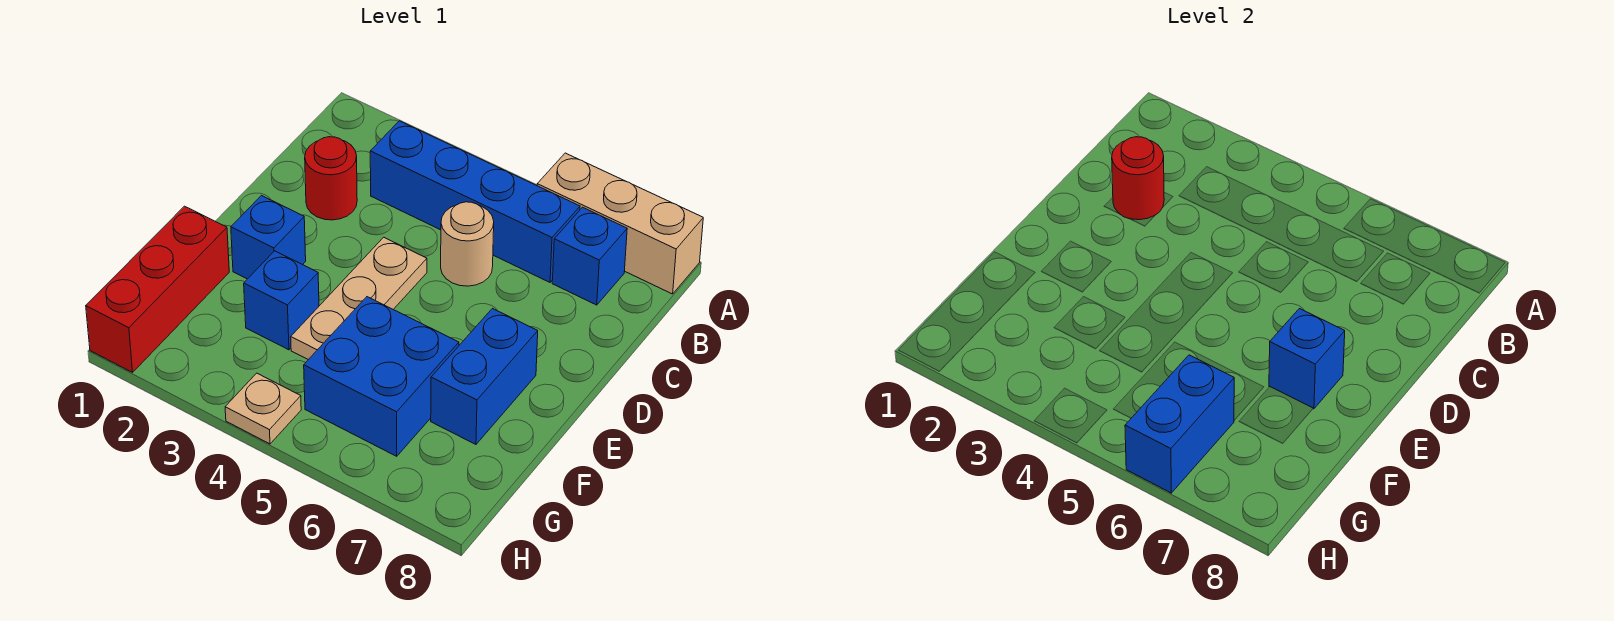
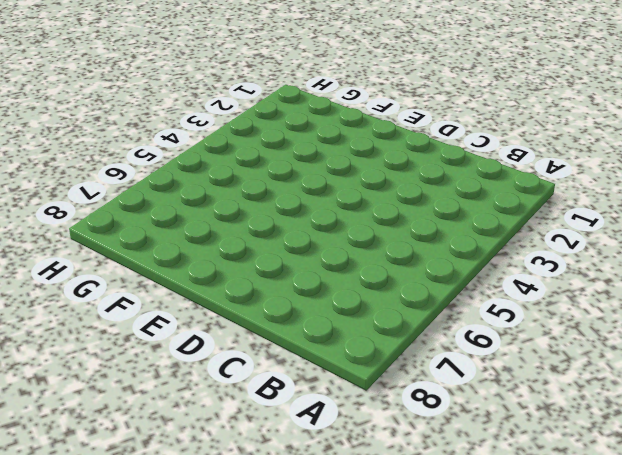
none -> tan brick A6:A8 level 1
none -> blue brick B3:B6 level 1
none -> blue brick B7 level 1

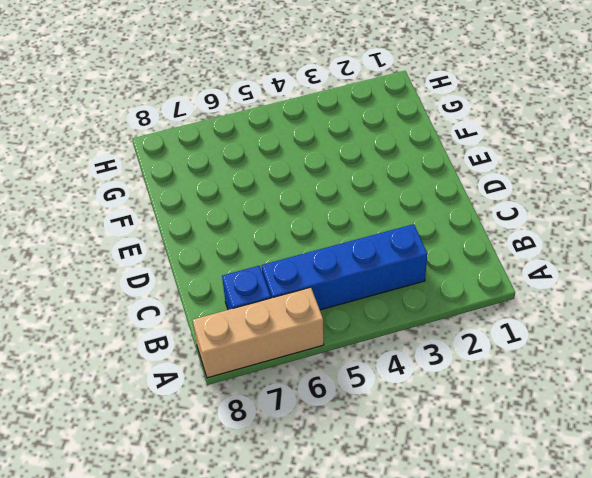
none -> red round brick C2 level 1
none -> tan round brick C5 level 1
none -> tan plate D4:F4 level 1

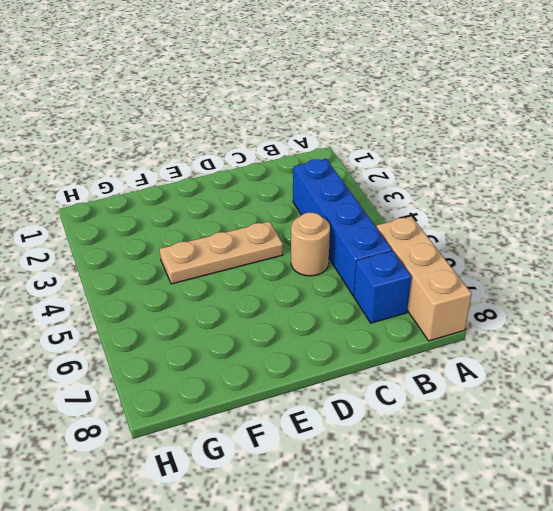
none -> red round brick C2 level 1
none -> blue brick E2 level 1
none -> blue brick E7:F7 level 1

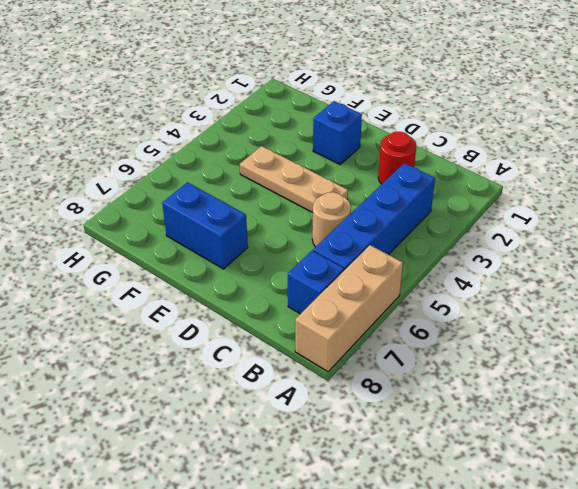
none -> red brick F1:H1 level 1
none -> blue brick F3 level 1
none -> blue brick F5:G6 level 1

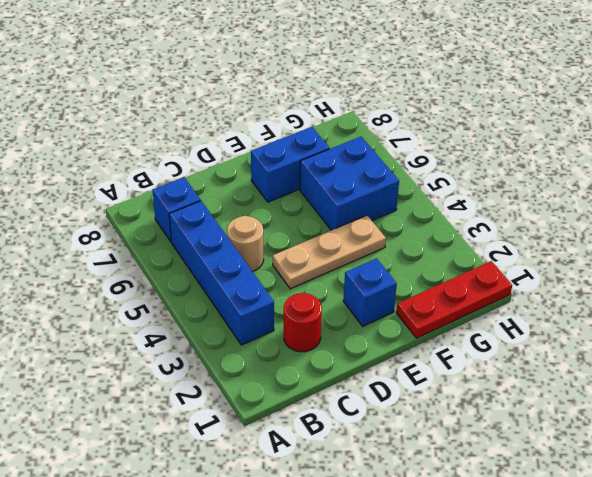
red plate F1:H1 level 1 -> red brick F1:H1 level 1
none -> tan brick A6:A8 level 1
none -> blue brick F3 level 1
none -> tan plate H4 level 1

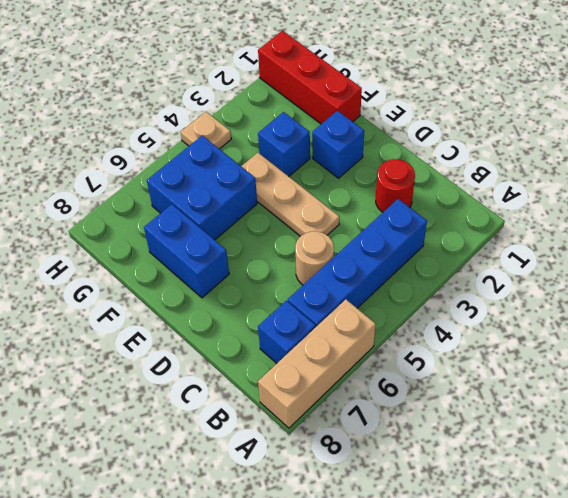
none -> red round brick C2 level 2
none -> blue brick E7 level 2
none -> blue brick G6:H6 level 2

### WHAT YOU HAVE TO DO:
Go to the line above that has "none -> blue brick E2 level 1" and copy exactly from there down to the line that has "none -> tan plate H4 level 1", both included. Leave the pictures out.

### ANSWER BOX:
none -> blue brick E2 level 1
none -> blue brick E7:F7 level 1

none -> red brick F1:H1 level 1
none -> blue brick F3 level 1
none -> blue brick F5:G6 level 1

red plate F1:H1 level 1 -> red brick F1:H1 level 1
none -> tan brick A6:A8 level 1
none -> blue brick F3 level 1
none -> tan plate H4 level 1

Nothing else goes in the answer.